WHAT NEEDS TO BE DONE:
Wherever the line with "camera: 10 degrees left, 10 degrees up" sits in the listing below, transcribe from it up to and including the line with "blue soap dispenser", exactly, and leave the remaining lines out.

RECORDS FOR PROCESSING:

+++

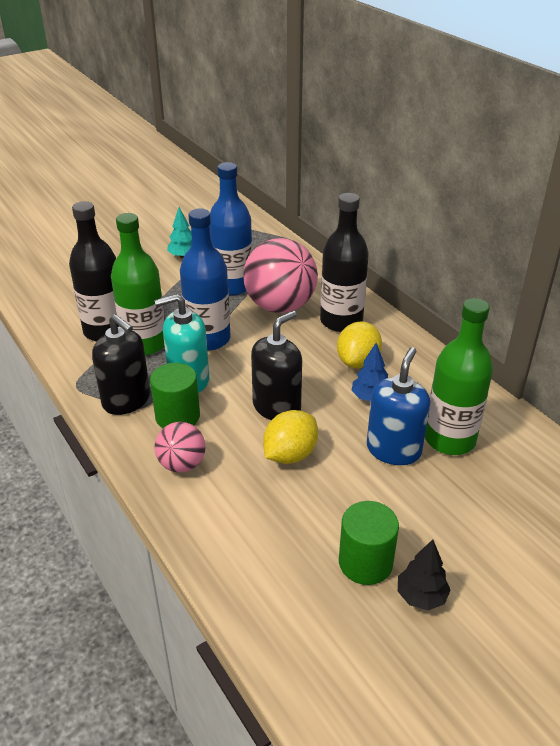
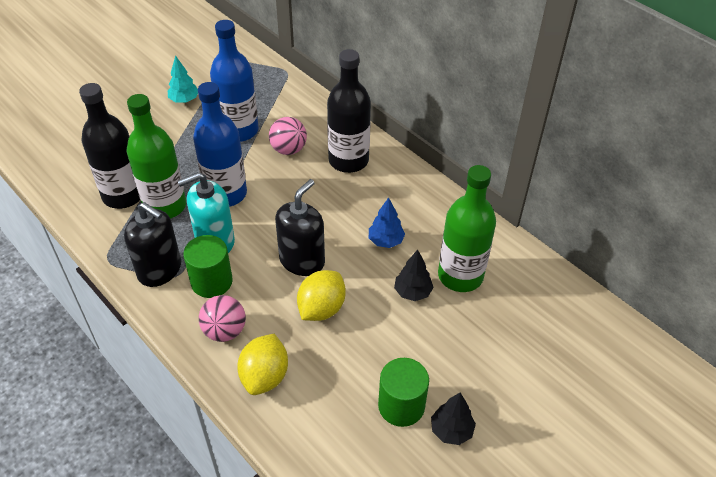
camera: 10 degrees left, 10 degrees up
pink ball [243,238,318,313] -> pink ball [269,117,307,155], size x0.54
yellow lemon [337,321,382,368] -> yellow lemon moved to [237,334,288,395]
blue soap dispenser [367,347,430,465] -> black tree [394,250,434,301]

+++

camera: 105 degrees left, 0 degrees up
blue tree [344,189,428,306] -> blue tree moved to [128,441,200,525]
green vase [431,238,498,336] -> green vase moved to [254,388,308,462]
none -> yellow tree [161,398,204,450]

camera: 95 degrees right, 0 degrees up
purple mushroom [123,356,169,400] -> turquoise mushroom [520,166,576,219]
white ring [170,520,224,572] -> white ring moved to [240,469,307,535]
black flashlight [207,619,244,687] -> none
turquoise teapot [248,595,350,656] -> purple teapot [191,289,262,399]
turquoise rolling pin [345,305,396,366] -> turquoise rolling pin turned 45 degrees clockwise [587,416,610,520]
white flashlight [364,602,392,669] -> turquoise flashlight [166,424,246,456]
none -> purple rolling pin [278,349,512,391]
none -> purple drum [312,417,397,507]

+++

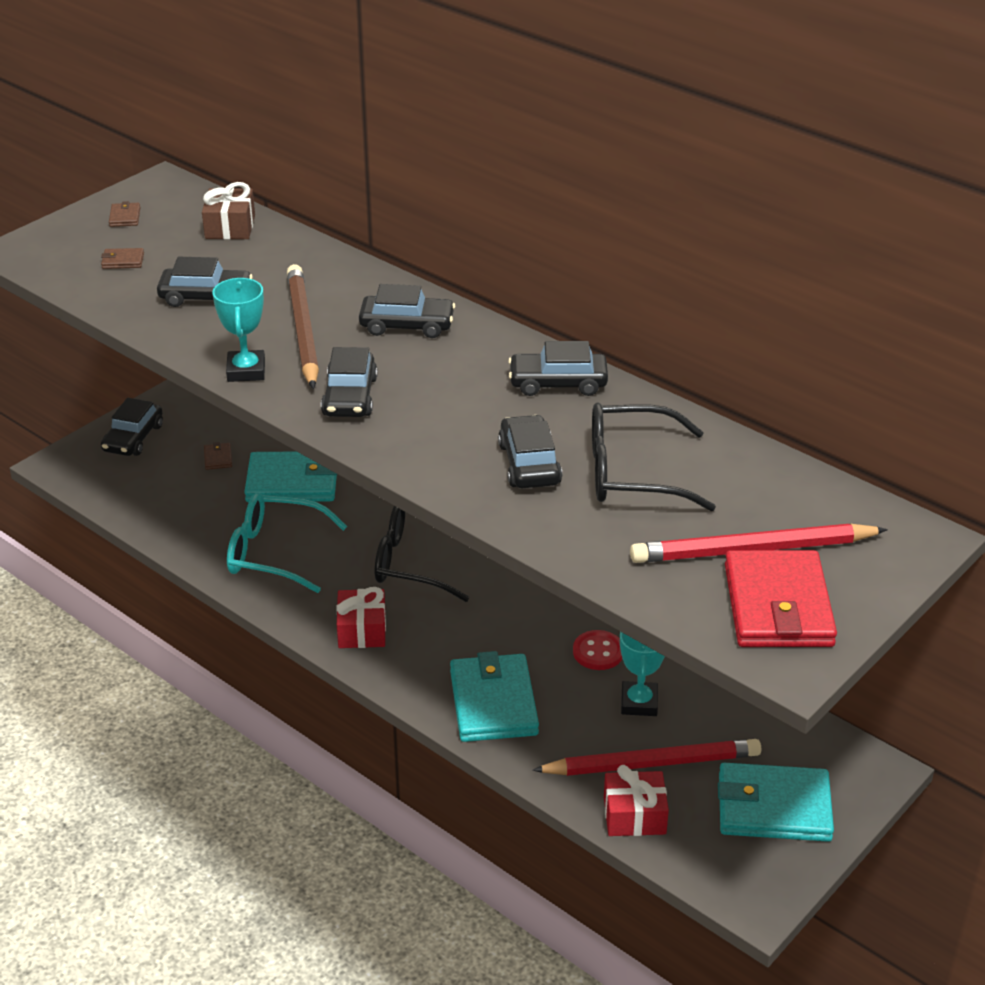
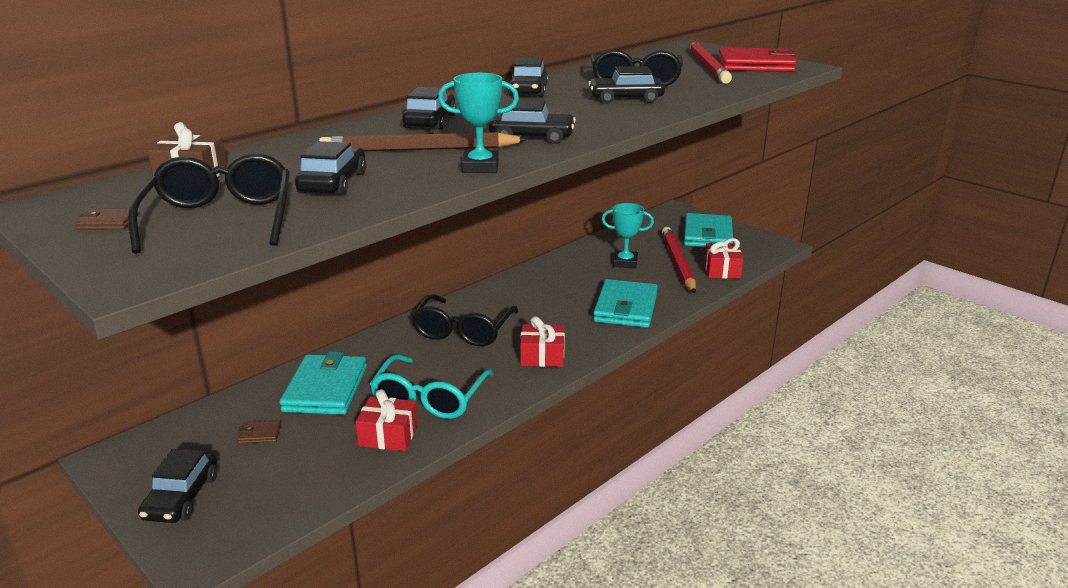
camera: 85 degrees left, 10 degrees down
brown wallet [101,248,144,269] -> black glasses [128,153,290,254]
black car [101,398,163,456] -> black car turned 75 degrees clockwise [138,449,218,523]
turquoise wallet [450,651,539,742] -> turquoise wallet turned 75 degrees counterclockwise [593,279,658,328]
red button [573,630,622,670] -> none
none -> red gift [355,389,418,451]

+++

SOLUTION FOR THIS EXERCISE:
camera: 10 degrees left, 10 degrees up
pink ball [243,238,318,313] -> pink ball [269,117,307,155], size x0.54
yellow lemon [337,321,382,368] -> yellow lemon moved to [237,334,288,395]
blue soap dispenser [367,347,430,465] -> black tree [394,250,434,301]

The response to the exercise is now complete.